--- Materials provided ---

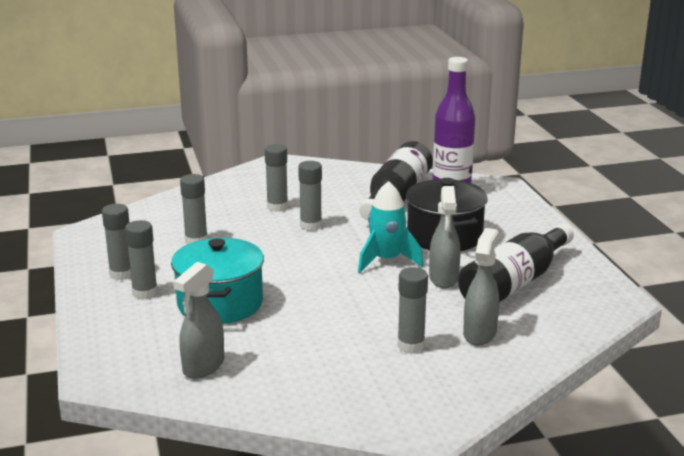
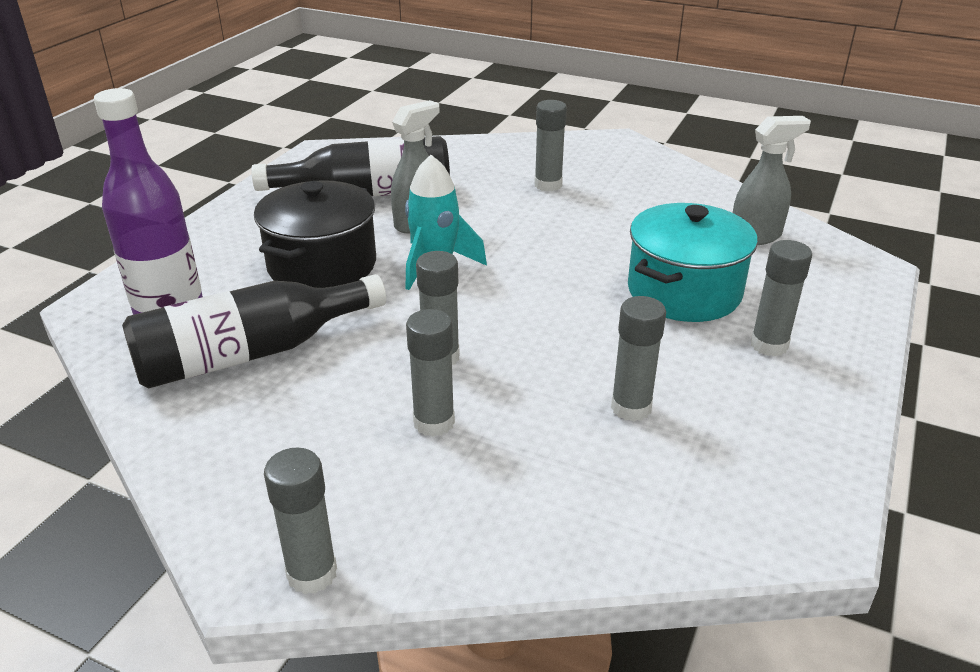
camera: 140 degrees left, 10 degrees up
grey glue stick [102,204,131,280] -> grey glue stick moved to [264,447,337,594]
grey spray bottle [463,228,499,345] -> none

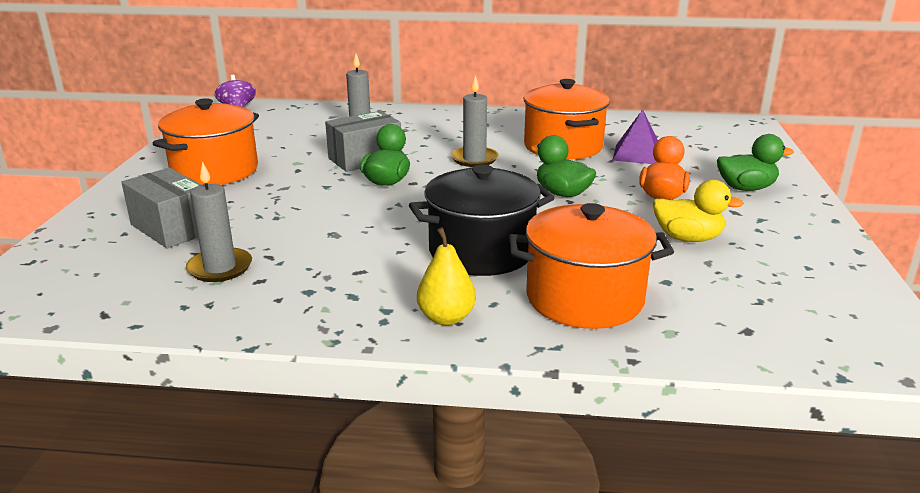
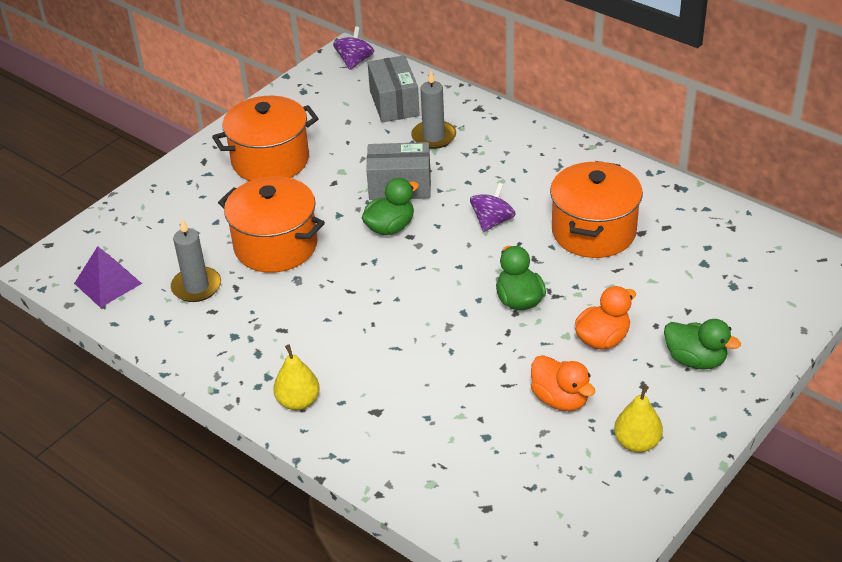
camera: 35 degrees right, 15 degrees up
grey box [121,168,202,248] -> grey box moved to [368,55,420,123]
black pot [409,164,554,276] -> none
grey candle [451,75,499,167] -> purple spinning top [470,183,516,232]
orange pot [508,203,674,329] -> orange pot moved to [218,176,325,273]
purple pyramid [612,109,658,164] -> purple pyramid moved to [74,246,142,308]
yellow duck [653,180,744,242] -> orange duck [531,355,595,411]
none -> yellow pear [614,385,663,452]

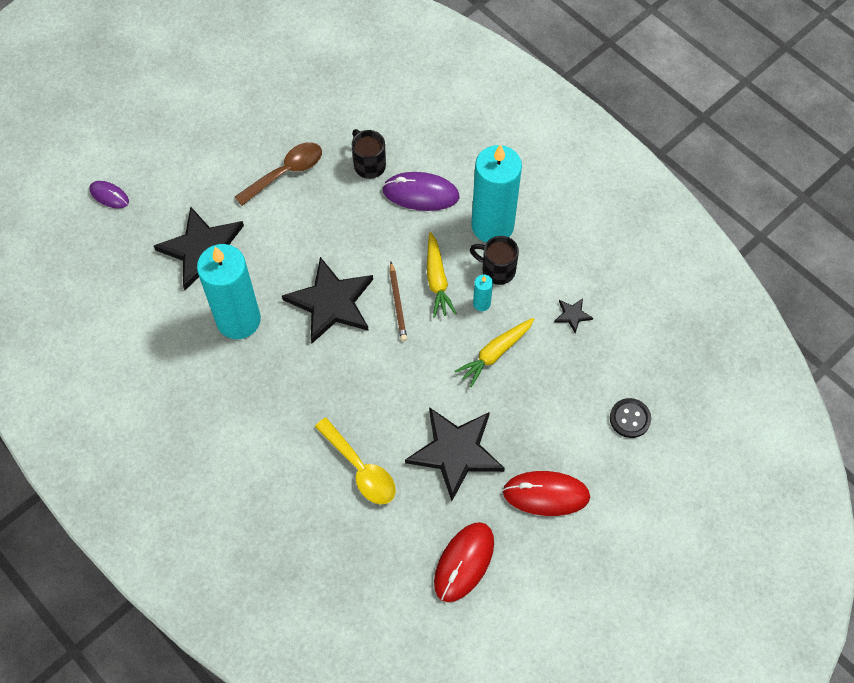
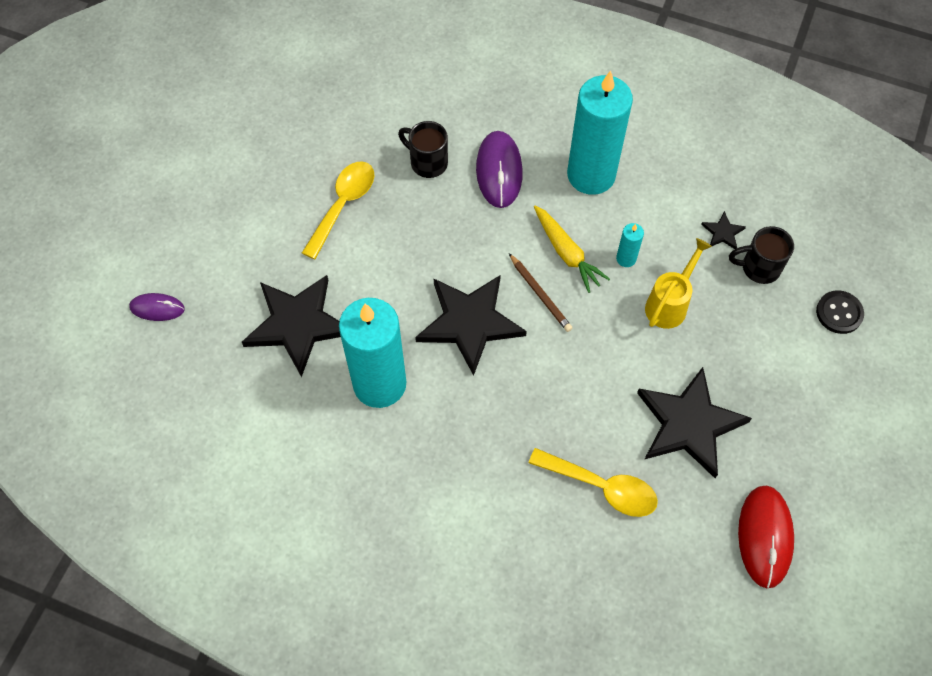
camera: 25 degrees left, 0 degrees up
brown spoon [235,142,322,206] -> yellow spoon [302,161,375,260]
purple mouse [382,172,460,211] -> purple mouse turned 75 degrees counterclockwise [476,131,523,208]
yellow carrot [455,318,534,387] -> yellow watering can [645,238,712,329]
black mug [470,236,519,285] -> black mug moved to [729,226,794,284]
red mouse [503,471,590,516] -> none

---
--- Materials provided ---

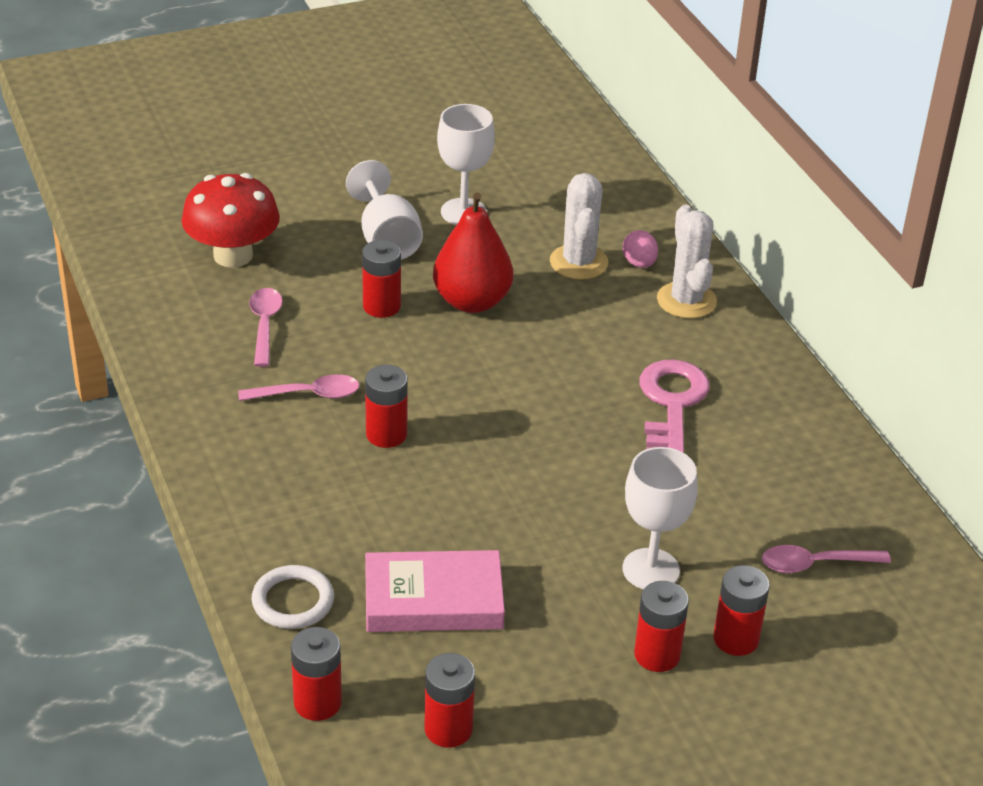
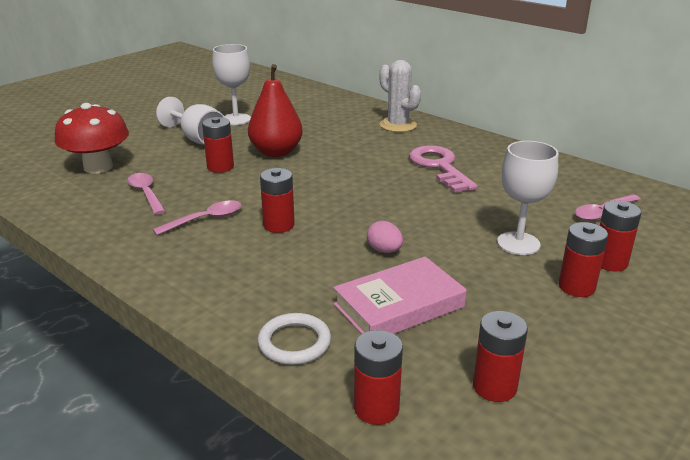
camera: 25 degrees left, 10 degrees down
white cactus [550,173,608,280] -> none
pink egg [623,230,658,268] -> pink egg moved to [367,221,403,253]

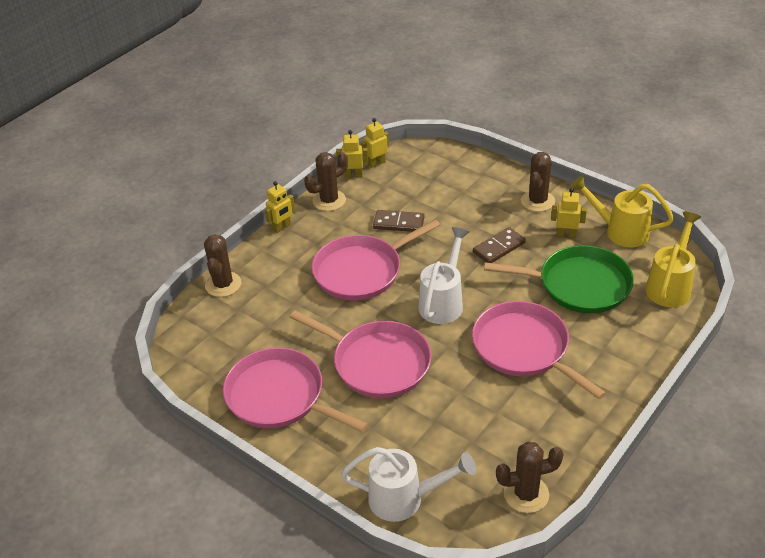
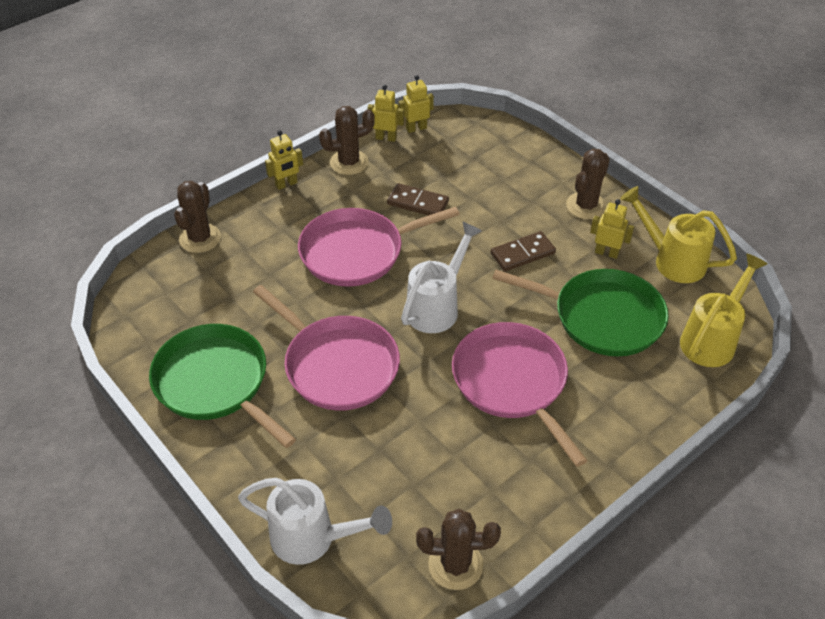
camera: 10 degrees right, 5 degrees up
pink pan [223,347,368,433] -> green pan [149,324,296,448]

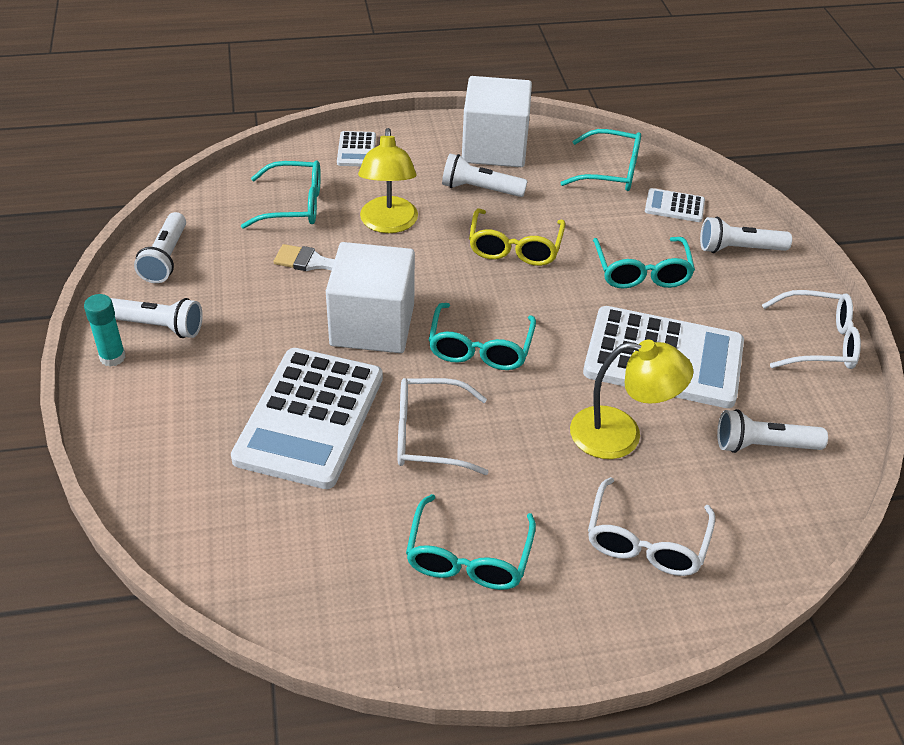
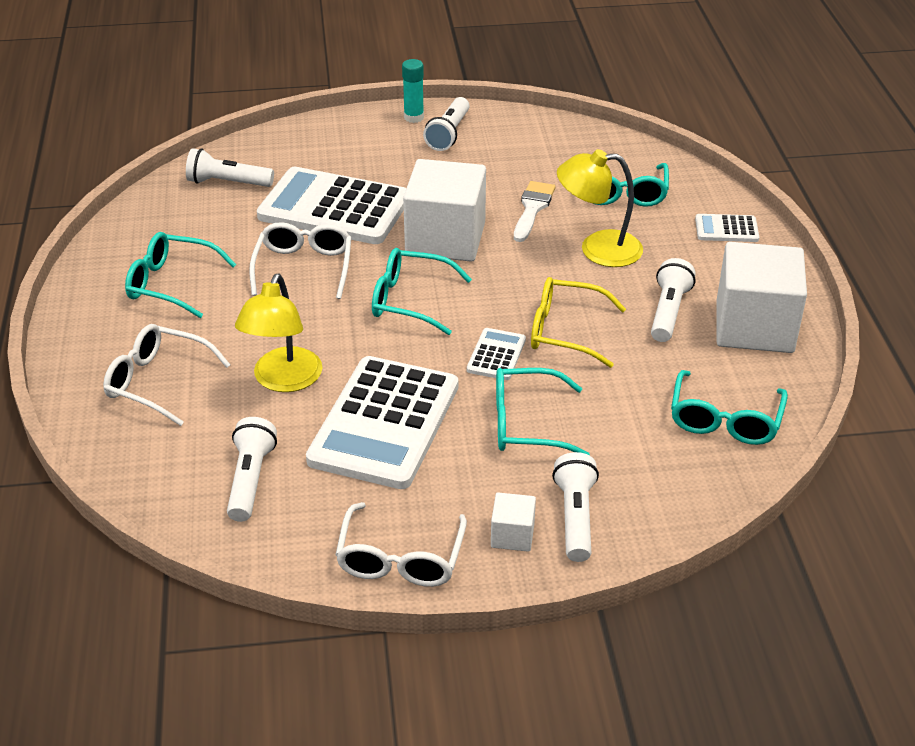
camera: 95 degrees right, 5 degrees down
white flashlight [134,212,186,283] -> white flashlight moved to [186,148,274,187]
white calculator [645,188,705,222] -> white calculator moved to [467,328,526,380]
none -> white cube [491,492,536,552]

---
--- Materials provided ---

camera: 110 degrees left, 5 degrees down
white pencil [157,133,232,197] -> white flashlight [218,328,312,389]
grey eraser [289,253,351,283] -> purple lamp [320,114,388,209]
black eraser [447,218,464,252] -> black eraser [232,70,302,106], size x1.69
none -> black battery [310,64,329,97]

---

All that should be printed is the run of lines above from the one with "camera: 140 degrees left, 10 degrees up" through the one with "none -> yellow pear [614,385,663,452]", both included, exactly as given, with pictures left out.

camera: 140 degrees left, 10 degrees up
grey glue stick [102,204,131,280] -> grey glue stick moved to [264,447,337,594]
grey spray bottle [463,228,499,345] -> none

camera: 35 degrees right, 15 degrees up
grey box [121,168,202,248] -> grey box moved to [368,55,420,123]
black pot [409,164,554,276] -> none
grey candle [451,75,499,167] -> purple spinning top [470,183,516,232]
orange pot [508,203,674,329] -> orange pot moved to [218,176,325,273]
purple pyramid [612,109,658,164] -> purple pyramid moved to [74,246,142,308]
yellow duck [653,180,744,242] -> orange duck [531,355,595,411]
none -> yellow pear [614,385,663,452]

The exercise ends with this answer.